**What is being asked:** Each record below must be reproduced exactly as it reads, with its images omitted.

Coordinate-based object records:
◇ ◇ ◇
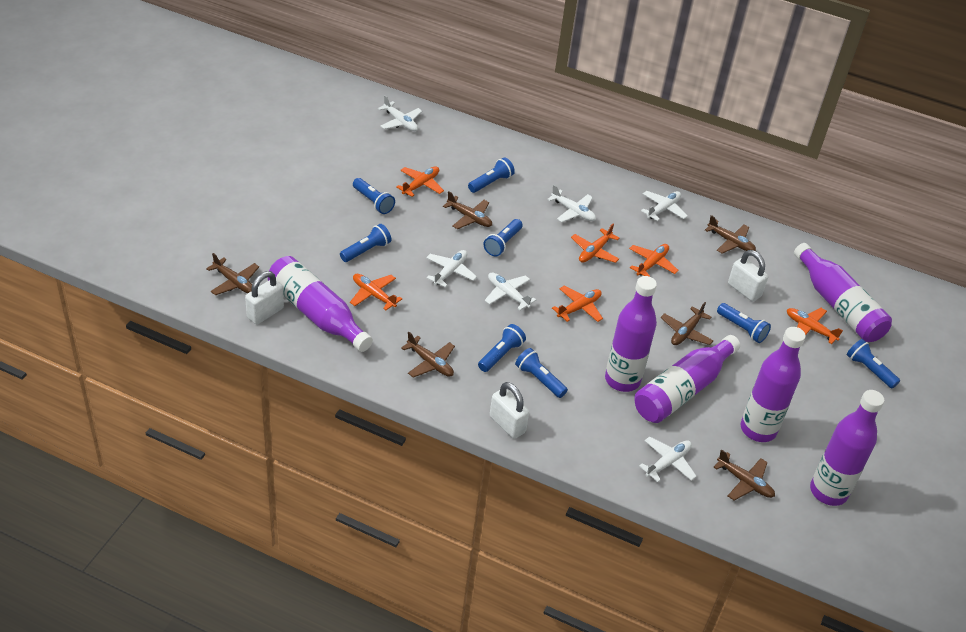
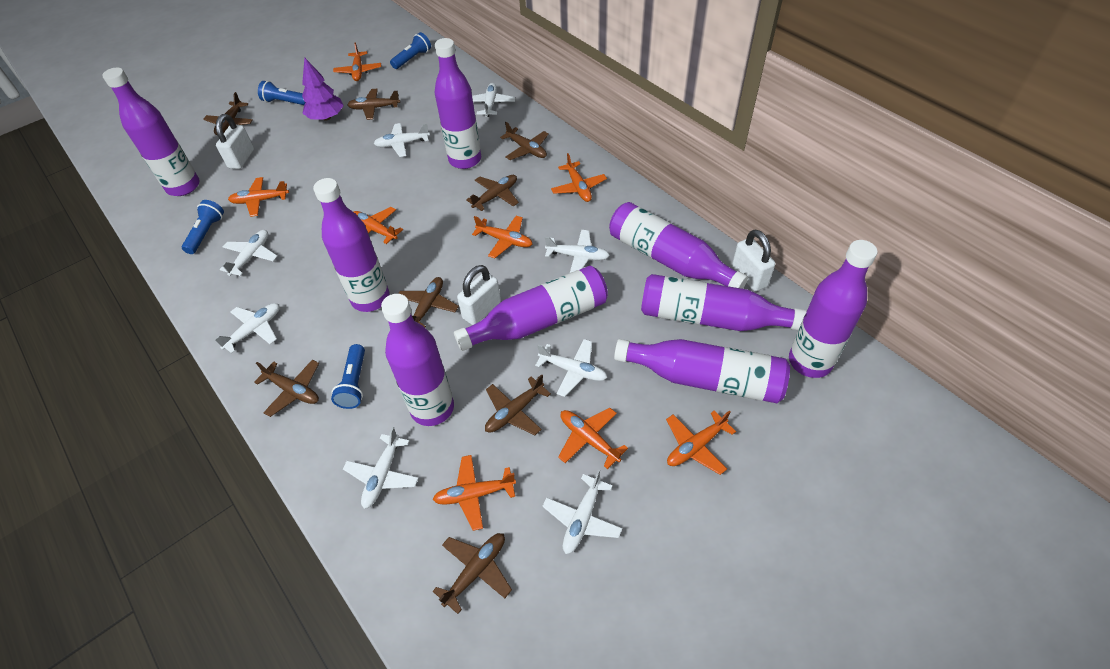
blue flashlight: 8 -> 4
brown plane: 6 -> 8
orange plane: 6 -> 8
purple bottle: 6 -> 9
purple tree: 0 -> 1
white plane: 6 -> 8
◇ ◇ ◇
**Your response:**
blue flashlight: 8 -> 4
brown plane: 6 -> 8
orange plane: 6 -> 8
purple bottle: 6 -> 9
purple tree: 0 -> 1
white plane: 6 -> 8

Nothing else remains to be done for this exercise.